YOUR TASK. The data that follows must be transcribed in full and exactly, minus the pictures.
++++ INFORMATION PROVIDED ++++
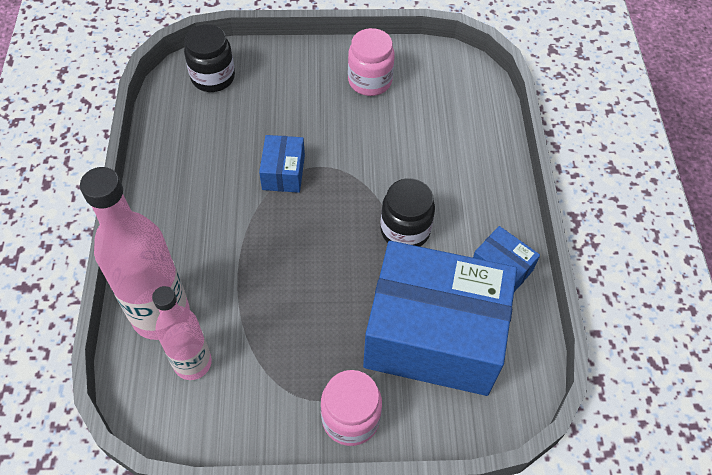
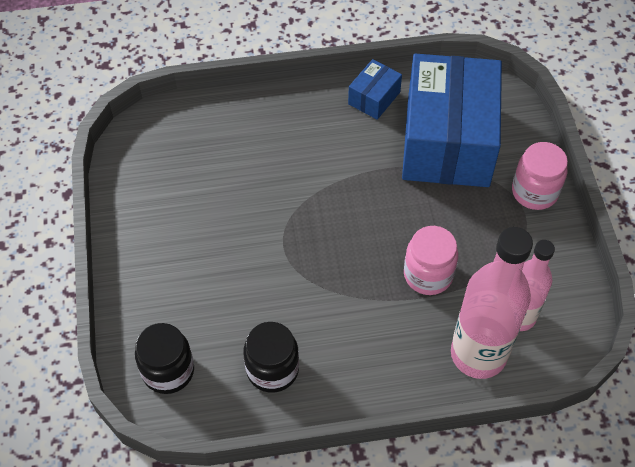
camera: 95 degrees left, 0 degrees up
(283, 172) = (296, 277): blue box -> none
(370, 81) = (163, 214): pink jar -> pink jar (428, 275)
(405, 230) = (347, 169): black jar -> black jar (272, 369)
++++
RESPONSE.
camera: 95 degrees left, 0 degrees up
(283, 172) = (296, 277): blue box -> none
(370, 81) = (163, 214): pink jar -> pink jar (428, 275)
(405, 230) = (347, 169): black jar -> black jar (272, 369)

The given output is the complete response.